» EXCERPTED DATA
------------------------------------------------
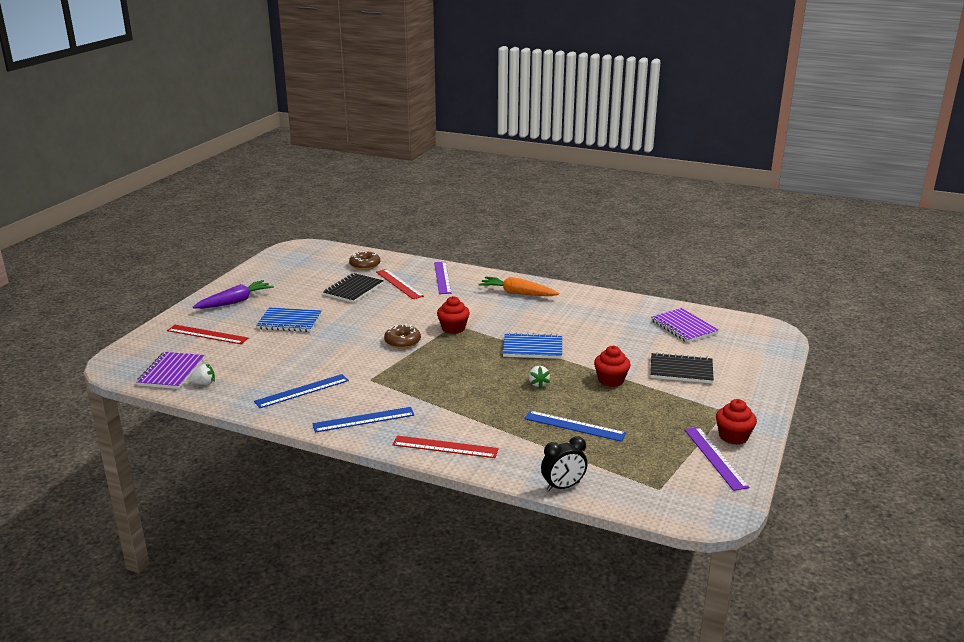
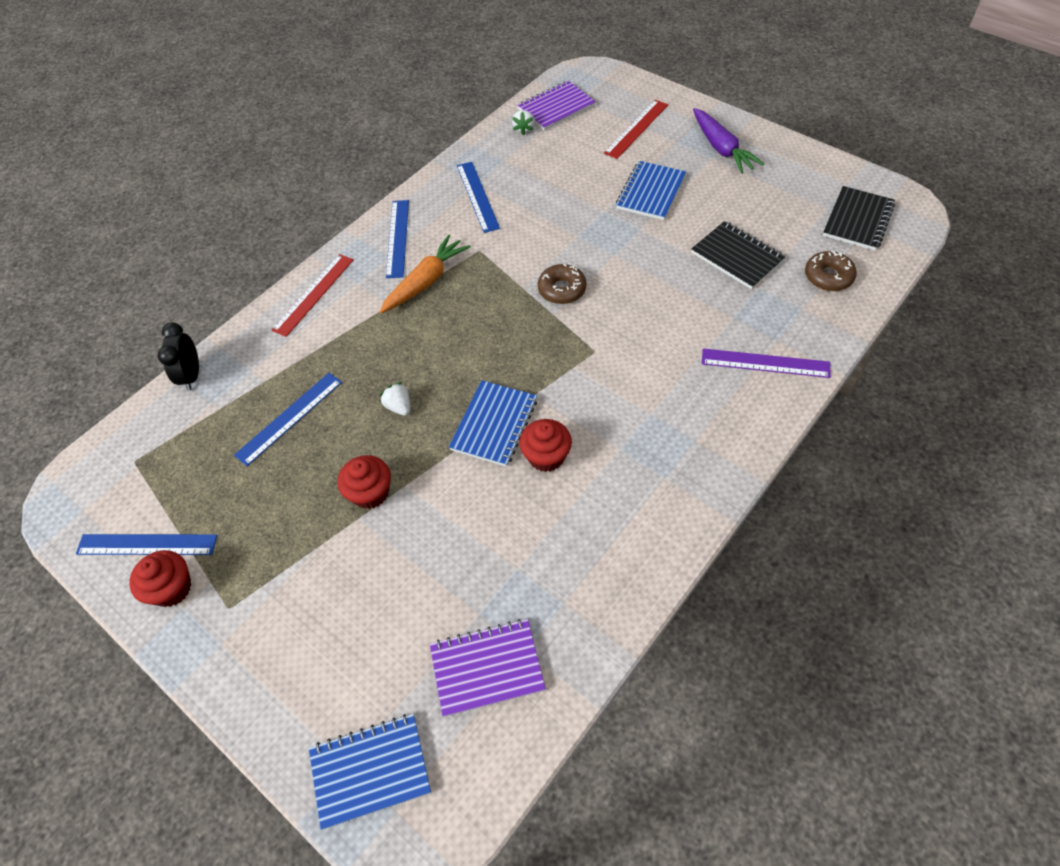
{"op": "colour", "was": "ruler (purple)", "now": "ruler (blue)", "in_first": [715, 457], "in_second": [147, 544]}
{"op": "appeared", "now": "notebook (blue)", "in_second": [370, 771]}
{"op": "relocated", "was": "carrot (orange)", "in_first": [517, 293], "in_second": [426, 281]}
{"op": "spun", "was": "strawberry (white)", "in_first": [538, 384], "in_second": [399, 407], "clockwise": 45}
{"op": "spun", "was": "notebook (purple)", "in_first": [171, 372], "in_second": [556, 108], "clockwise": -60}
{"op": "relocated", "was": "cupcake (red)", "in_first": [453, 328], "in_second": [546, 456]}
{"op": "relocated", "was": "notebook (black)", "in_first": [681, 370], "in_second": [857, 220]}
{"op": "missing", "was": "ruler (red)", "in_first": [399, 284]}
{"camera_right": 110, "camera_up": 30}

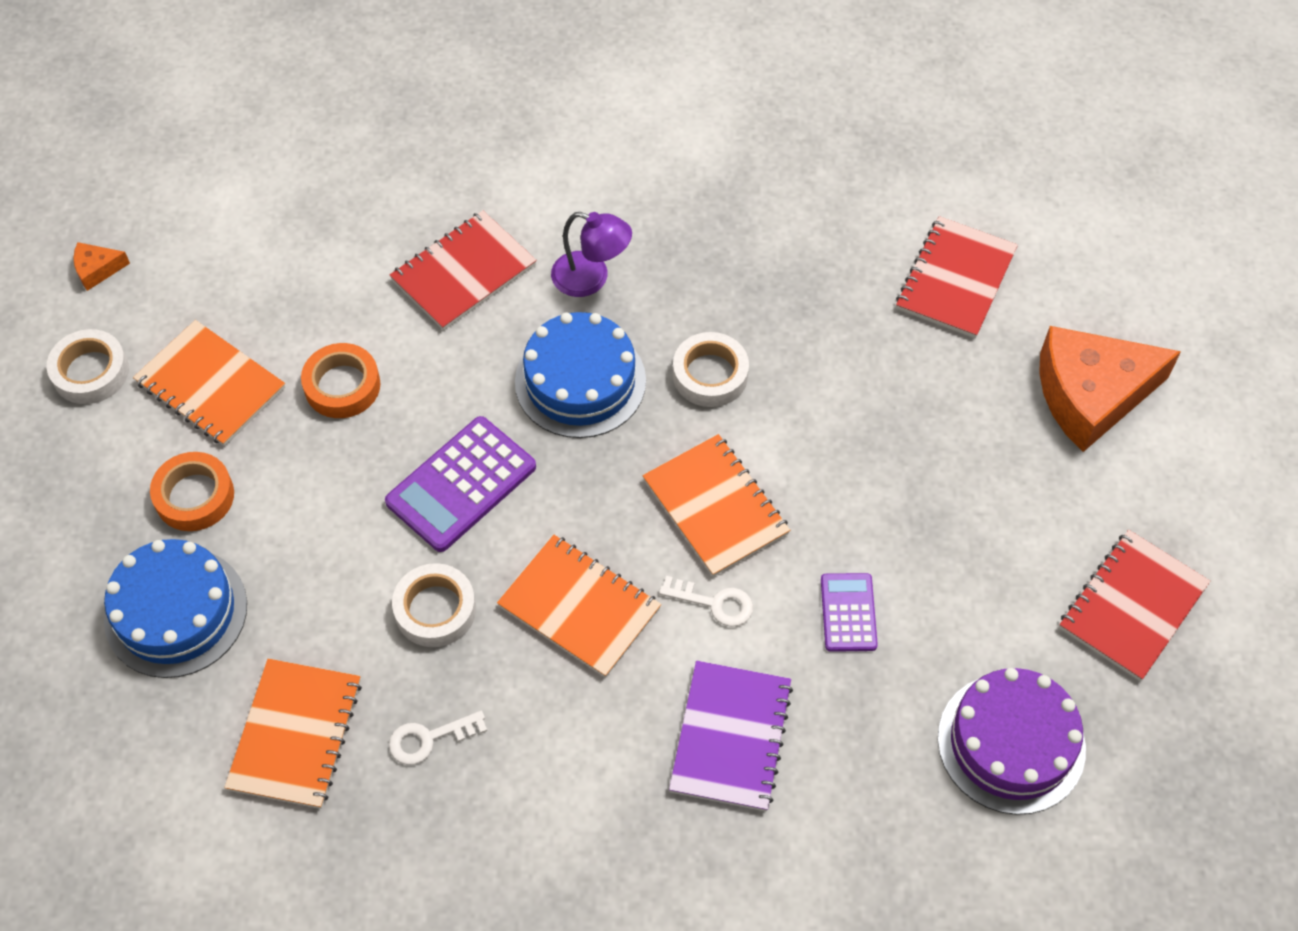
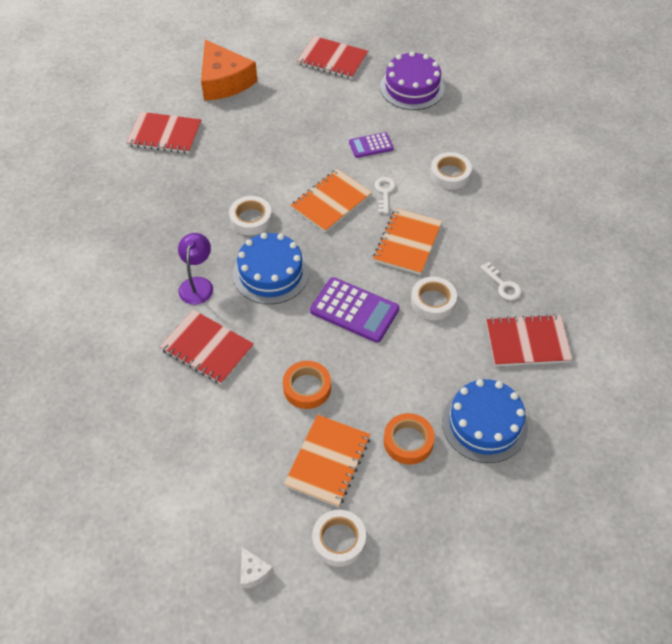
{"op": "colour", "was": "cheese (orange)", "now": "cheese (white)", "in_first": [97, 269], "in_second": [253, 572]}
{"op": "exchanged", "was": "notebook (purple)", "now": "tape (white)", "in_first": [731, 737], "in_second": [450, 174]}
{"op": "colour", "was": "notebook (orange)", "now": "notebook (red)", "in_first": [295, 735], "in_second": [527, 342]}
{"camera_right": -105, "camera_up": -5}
------------------------------------------------
» EXERCISE GOAL
In which lines of the records does the word "spun" appear? Copy each of them.

» OUTPUT BELOW
{"op": "spun", "was": "strawberry (white)", "in_first": [538, 384], "in_second": [399, 407], "clockwise": 45}
{"op": "spun", "was": "notebook (purple)", "in_first": [171, 372], "in_second": [556, 108], "clockwise": -60}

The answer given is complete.